Records supplied:

....

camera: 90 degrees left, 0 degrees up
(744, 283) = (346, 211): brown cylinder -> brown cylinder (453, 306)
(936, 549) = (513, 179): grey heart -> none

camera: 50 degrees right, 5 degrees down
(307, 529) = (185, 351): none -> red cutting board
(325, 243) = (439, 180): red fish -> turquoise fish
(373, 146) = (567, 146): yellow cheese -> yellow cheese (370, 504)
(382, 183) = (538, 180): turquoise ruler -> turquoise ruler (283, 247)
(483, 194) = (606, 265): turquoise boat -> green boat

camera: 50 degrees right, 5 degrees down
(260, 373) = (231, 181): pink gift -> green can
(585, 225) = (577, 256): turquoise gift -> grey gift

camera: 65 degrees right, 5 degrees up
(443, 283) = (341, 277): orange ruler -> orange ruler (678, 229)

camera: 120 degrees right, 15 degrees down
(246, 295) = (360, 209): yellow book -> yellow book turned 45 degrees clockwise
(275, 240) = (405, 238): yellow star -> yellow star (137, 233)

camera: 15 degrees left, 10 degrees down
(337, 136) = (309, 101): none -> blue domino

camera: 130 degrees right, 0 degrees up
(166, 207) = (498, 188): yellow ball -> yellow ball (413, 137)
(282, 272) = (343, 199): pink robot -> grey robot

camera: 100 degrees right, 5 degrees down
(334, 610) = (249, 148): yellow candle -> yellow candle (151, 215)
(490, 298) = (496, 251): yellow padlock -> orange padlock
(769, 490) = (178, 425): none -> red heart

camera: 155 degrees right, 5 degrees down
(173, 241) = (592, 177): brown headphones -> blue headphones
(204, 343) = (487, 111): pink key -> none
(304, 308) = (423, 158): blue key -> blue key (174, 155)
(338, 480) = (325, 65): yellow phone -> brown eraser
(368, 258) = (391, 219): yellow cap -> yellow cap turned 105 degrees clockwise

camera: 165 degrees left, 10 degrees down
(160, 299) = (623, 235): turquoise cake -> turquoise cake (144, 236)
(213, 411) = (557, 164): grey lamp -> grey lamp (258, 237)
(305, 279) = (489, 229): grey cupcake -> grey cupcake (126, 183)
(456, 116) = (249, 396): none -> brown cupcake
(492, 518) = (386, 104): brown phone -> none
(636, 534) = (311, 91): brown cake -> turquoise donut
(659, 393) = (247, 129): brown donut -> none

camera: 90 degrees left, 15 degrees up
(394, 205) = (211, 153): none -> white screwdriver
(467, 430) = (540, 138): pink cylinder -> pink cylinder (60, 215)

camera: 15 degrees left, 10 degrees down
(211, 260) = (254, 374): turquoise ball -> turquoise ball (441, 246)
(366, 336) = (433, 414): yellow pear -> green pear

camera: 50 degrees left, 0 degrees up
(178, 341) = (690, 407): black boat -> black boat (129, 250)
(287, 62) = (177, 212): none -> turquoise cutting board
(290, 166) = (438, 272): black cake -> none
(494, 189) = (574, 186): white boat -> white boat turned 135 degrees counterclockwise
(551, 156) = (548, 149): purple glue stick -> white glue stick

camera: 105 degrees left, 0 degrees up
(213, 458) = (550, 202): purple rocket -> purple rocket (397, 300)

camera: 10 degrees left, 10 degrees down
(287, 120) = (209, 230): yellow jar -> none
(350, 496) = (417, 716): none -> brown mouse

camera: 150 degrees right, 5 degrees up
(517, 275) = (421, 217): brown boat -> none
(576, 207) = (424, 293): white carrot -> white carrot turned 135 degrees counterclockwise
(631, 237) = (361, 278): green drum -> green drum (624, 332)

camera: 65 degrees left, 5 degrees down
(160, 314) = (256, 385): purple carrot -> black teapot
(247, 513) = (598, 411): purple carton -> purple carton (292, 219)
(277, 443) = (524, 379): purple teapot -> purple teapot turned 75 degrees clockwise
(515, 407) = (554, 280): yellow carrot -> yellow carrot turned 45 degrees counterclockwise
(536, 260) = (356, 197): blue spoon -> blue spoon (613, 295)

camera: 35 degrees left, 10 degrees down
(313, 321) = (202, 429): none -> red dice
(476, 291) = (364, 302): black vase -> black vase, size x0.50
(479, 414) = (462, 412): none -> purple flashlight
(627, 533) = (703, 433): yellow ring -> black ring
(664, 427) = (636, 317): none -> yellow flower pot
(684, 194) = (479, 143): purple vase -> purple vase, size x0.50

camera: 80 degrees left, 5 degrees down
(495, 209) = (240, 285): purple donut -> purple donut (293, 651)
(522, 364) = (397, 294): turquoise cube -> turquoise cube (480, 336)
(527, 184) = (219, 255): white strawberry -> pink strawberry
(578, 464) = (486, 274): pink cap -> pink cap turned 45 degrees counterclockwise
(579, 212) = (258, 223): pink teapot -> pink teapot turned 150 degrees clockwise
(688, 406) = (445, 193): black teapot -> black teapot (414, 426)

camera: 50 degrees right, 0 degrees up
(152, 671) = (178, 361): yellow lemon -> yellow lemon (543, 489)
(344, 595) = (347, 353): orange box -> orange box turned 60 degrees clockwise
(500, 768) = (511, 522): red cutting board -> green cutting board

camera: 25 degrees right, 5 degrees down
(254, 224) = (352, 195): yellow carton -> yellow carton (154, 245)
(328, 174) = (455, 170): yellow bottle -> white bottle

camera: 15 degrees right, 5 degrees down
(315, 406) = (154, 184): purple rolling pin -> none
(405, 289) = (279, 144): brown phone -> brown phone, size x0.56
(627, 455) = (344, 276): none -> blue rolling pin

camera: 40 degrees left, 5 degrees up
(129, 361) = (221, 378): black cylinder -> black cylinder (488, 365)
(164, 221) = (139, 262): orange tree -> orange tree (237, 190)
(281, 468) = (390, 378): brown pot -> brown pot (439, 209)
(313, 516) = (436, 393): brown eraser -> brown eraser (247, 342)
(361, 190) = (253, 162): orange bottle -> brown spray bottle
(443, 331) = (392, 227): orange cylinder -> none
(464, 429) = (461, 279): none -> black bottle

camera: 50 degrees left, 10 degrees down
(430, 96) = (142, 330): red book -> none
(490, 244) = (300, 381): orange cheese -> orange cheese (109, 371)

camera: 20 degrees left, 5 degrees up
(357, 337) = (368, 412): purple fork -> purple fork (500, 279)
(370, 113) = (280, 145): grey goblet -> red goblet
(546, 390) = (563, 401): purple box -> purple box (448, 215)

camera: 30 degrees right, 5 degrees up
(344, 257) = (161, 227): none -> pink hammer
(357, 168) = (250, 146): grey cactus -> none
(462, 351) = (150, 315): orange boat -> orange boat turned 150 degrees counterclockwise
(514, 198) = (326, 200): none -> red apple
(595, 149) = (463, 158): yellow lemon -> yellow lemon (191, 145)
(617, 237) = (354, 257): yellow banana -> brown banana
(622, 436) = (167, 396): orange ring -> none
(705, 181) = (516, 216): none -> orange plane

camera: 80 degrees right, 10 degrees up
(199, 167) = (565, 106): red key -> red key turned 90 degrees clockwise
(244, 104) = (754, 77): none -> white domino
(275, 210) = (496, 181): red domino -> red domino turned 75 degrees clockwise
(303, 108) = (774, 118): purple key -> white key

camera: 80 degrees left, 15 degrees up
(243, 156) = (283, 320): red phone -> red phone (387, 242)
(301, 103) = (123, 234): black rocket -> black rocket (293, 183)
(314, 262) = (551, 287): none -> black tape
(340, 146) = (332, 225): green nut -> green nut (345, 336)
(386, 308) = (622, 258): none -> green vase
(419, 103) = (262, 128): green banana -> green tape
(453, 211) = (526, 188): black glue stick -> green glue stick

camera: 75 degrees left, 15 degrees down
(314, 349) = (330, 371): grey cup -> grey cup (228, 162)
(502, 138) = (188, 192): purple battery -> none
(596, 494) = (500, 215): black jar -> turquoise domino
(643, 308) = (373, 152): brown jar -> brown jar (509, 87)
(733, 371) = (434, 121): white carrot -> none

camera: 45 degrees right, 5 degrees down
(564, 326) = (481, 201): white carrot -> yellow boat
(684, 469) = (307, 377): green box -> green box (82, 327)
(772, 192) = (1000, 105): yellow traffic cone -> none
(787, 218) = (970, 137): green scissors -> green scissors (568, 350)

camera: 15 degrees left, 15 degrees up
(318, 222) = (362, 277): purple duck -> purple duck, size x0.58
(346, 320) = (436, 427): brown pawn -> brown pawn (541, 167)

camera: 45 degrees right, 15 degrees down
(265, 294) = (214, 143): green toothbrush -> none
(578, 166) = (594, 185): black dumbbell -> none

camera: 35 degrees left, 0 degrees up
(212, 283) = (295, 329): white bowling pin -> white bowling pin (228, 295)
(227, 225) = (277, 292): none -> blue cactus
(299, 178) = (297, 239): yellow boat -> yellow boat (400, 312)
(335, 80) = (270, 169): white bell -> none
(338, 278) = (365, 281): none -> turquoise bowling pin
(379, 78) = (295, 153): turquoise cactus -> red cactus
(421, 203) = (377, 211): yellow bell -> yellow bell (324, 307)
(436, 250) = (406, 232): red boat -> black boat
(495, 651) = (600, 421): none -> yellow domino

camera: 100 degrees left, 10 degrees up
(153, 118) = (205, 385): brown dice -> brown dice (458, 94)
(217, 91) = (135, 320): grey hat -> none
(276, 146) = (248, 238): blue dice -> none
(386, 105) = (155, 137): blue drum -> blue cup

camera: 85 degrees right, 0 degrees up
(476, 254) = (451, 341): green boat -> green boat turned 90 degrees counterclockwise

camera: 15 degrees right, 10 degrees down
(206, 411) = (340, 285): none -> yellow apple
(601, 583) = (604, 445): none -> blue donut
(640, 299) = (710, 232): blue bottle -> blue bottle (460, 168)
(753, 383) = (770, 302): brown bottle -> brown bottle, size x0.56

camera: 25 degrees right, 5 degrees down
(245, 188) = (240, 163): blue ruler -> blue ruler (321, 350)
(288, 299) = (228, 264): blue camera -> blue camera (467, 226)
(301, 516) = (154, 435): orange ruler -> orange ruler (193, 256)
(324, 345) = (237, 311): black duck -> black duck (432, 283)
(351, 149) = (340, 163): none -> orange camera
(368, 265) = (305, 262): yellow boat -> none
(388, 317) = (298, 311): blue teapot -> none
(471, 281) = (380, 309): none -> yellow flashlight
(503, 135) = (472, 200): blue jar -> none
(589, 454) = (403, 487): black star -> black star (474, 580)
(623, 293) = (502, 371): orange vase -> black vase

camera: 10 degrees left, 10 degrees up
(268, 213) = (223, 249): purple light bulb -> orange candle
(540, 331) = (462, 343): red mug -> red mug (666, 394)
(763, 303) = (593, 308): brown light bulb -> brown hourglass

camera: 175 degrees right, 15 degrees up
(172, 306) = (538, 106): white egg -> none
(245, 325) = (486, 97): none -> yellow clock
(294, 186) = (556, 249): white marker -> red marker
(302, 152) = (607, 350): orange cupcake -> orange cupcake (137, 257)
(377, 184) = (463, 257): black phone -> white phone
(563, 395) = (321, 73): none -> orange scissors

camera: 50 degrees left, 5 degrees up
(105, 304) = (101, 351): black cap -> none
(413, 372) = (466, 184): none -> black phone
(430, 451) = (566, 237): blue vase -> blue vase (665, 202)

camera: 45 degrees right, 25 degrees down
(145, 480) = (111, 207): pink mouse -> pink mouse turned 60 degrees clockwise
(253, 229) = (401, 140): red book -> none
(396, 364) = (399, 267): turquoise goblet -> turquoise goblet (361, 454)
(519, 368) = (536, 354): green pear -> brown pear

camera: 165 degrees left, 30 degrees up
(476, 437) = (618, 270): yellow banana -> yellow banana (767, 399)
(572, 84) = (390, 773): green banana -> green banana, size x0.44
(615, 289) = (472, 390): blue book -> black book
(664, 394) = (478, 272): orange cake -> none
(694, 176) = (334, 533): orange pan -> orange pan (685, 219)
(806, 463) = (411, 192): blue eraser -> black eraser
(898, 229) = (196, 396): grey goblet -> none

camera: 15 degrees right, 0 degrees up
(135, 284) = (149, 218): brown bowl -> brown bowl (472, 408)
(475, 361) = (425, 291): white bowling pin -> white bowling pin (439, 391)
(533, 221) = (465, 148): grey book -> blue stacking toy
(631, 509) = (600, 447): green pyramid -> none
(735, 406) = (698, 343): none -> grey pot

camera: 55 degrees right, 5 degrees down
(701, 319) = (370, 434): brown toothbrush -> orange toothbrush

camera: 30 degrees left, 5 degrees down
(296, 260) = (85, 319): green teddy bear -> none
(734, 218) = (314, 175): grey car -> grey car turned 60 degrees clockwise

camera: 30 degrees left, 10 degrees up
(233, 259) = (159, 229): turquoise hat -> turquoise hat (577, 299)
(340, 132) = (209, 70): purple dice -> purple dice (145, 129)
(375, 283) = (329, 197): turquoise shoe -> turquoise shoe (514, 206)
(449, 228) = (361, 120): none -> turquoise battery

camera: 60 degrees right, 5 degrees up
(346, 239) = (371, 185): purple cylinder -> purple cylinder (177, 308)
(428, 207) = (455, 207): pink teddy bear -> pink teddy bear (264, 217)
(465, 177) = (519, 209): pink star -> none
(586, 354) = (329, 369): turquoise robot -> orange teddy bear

....

What you have to do:
Reproduce exactly the section above that begins at the line containing "camera: 45 degrees right, 25 degrees down" and ends at the line containing "camera: 165 degrees left, 30 degrees up", leaving out all other lines.

Response for this exercise:
camera: 45 degrees right, 25 degrees down
(145, 480) = (111, 207): pink mouse -> pink mouse turned 60 degrees clockwise
(253, 229) = (401, 140): red book -> none
(396, 364) = (399, 267): turquoise goblet -> turquoise goblet (361, 454)
(519, 368) = (536, 354): green pear -> brown pear

camera: 165 degrees left, 30 degrees up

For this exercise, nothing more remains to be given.